Excerpted data -

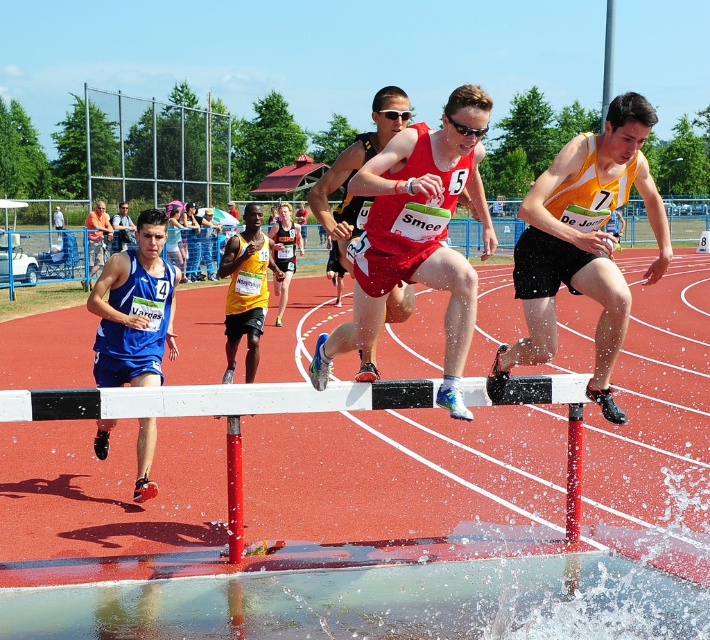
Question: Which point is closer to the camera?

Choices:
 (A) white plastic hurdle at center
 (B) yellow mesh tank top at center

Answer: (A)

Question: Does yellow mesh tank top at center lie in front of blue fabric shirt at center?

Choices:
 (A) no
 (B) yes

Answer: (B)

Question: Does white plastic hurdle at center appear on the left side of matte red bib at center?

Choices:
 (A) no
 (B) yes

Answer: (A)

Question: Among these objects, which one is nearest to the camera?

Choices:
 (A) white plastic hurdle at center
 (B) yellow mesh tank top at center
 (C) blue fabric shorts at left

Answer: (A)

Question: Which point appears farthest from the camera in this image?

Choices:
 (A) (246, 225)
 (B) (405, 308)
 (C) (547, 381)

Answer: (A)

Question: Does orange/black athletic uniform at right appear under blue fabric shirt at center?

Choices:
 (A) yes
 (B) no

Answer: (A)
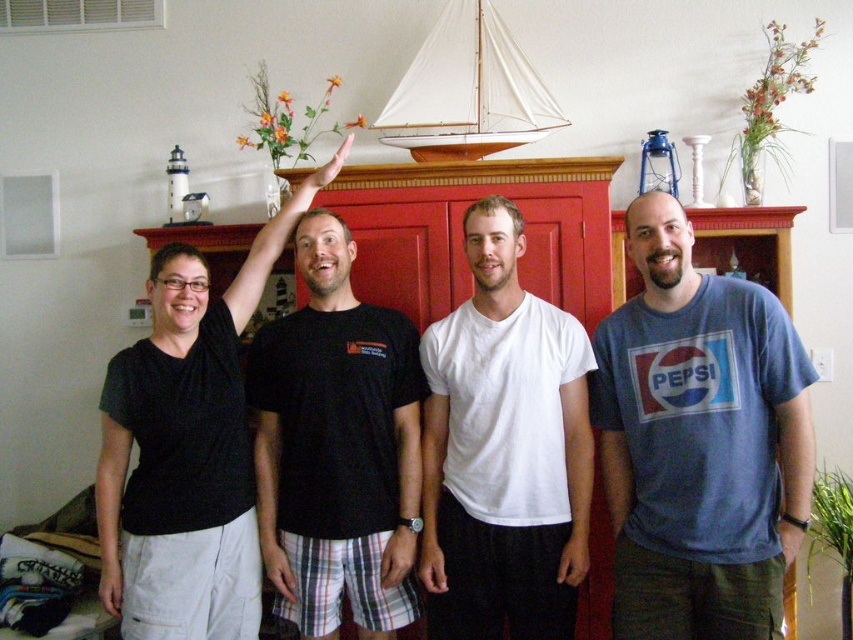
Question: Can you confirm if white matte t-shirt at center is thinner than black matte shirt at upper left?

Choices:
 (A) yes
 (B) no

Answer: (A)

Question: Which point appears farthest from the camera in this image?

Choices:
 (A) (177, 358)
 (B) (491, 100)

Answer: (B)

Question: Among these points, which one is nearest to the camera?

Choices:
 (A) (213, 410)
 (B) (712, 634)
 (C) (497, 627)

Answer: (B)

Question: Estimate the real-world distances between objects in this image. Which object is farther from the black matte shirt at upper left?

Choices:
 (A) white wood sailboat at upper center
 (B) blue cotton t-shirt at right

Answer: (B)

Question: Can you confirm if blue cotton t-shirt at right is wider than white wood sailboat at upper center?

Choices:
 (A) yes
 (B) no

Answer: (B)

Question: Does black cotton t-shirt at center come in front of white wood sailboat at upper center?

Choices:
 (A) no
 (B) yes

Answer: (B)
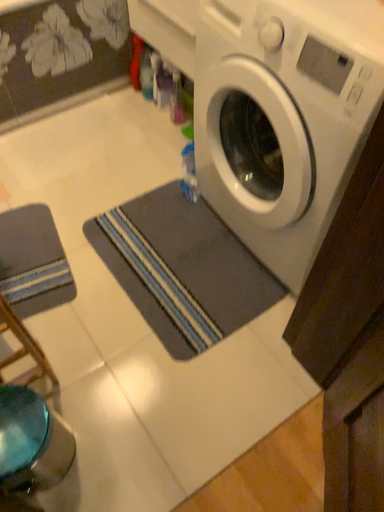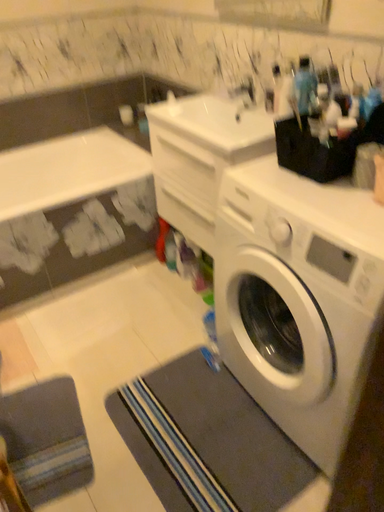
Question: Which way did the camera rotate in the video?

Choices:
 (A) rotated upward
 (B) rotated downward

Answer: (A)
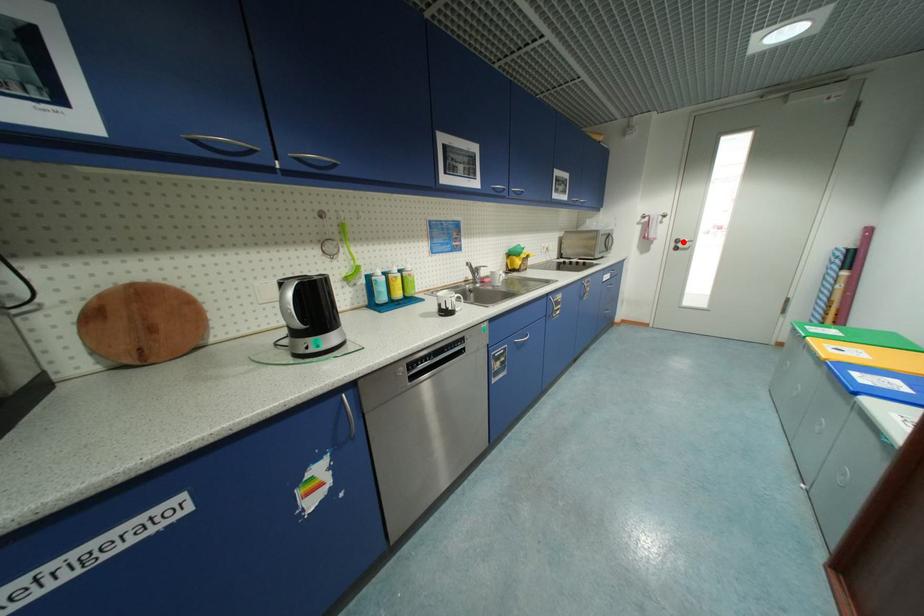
---
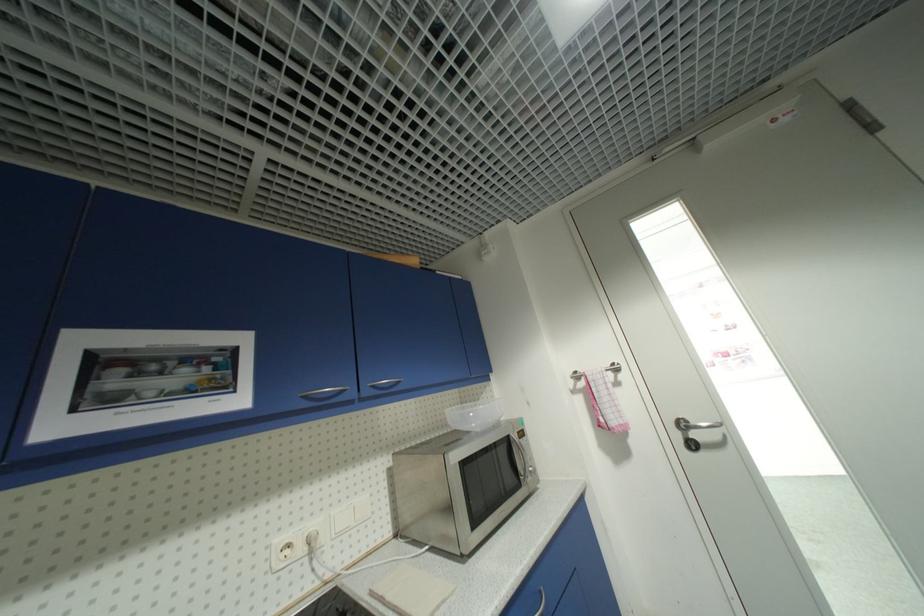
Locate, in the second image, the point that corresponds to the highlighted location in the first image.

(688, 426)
==
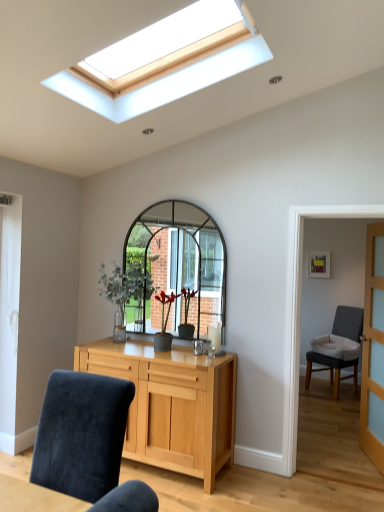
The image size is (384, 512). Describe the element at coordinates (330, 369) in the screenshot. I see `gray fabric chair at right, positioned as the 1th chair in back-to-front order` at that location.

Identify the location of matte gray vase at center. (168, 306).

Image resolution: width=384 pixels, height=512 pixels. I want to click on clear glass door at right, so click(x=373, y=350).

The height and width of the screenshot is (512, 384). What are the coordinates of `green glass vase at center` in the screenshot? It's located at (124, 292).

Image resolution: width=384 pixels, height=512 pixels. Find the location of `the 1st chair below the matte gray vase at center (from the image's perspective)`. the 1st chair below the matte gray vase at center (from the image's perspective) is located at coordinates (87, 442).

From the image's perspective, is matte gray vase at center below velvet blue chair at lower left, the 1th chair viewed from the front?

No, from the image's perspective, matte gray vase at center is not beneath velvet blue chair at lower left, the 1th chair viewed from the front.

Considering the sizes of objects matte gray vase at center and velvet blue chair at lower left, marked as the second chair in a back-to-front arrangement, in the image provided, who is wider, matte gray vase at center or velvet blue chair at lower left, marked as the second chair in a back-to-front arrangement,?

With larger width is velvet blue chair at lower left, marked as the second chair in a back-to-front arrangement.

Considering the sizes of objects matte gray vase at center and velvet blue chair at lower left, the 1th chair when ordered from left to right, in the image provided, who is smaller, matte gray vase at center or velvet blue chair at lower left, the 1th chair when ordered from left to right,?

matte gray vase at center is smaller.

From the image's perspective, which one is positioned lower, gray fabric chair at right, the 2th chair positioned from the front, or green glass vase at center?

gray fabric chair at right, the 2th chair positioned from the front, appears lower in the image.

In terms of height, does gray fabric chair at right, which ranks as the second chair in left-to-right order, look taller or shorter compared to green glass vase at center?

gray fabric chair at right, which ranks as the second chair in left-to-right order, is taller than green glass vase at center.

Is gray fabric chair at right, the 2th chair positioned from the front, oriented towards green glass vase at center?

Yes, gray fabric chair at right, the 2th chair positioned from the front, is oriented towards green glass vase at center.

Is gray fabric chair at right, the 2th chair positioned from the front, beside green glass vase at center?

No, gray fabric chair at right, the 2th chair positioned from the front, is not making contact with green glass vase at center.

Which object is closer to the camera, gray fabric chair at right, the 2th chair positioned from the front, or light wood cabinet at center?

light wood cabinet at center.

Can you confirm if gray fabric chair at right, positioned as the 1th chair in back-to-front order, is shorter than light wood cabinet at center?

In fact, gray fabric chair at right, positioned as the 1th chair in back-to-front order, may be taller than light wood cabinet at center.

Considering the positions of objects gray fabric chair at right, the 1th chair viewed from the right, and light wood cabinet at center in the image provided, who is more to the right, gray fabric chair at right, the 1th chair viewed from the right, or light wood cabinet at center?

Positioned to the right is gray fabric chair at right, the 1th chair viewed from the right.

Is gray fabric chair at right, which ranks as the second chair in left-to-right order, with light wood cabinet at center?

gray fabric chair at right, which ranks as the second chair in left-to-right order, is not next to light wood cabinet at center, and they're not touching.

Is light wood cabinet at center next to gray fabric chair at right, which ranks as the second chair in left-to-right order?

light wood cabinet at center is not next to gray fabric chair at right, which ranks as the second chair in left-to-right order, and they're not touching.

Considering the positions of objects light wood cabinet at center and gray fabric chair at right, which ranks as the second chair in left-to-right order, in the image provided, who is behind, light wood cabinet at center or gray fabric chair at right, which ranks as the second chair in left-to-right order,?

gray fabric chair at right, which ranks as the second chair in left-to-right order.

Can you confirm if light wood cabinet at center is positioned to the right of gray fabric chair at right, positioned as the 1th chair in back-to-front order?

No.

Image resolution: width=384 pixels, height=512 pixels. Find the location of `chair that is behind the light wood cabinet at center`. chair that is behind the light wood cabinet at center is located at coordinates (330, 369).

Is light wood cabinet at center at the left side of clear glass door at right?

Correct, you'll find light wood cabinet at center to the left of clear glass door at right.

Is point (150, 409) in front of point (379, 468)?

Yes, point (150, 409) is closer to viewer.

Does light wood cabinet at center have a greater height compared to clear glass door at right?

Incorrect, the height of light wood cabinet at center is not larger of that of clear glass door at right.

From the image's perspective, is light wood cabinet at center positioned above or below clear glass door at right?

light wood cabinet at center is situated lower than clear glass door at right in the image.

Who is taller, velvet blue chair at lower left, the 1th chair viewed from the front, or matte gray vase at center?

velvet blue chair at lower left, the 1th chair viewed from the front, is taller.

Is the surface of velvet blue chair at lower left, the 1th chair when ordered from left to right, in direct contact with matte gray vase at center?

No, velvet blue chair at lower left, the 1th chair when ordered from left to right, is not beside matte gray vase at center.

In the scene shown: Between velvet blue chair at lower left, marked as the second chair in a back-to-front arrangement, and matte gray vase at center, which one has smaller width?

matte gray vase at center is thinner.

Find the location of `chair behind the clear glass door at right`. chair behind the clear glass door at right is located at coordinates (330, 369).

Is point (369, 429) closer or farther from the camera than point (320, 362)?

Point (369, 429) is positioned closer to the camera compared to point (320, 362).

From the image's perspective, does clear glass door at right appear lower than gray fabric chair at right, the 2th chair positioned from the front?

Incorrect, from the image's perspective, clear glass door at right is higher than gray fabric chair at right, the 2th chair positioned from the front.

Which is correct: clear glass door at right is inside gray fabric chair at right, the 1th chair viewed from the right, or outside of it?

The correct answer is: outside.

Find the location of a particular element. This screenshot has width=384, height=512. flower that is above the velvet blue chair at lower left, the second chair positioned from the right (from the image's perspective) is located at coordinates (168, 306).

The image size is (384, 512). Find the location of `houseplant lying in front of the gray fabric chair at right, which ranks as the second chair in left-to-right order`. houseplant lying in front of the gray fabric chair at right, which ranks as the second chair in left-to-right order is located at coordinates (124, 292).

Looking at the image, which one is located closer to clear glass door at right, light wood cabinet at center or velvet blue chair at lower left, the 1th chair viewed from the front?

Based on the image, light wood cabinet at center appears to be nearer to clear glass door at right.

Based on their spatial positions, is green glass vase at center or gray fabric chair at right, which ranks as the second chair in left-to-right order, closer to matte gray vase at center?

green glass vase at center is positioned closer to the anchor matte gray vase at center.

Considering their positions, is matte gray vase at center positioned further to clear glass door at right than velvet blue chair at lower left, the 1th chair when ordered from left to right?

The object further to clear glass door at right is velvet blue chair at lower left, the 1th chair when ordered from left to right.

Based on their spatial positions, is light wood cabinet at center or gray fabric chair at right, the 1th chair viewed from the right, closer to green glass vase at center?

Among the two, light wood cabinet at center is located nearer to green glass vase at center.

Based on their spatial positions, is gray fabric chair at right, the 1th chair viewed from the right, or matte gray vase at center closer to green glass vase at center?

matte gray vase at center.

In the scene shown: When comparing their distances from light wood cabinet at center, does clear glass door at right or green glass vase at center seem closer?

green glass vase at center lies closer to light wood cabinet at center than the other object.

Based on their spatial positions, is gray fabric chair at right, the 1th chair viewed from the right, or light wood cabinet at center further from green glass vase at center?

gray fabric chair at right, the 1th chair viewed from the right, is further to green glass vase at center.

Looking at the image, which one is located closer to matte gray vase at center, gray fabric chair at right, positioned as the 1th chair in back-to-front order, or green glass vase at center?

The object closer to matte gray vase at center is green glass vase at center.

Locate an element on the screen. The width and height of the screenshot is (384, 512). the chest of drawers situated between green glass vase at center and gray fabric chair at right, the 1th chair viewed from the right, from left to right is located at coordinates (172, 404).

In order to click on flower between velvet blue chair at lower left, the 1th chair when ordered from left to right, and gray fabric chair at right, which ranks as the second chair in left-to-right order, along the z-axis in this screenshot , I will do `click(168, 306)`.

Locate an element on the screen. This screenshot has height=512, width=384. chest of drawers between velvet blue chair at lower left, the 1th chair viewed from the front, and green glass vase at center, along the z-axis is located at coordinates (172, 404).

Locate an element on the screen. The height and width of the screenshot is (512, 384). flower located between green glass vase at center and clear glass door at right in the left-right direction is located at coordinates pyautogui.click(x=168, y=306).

Exercise goal - Copy out the lines of the records word for word, starting at the line that contains "Question: Which way" and ending at the line that contains "(B) rotated downward", with both of those lines included.

Answer section -
Question: Which way did the camera rotate in the video?

Choices:
 (A) rotated upward
 (B) rotated downward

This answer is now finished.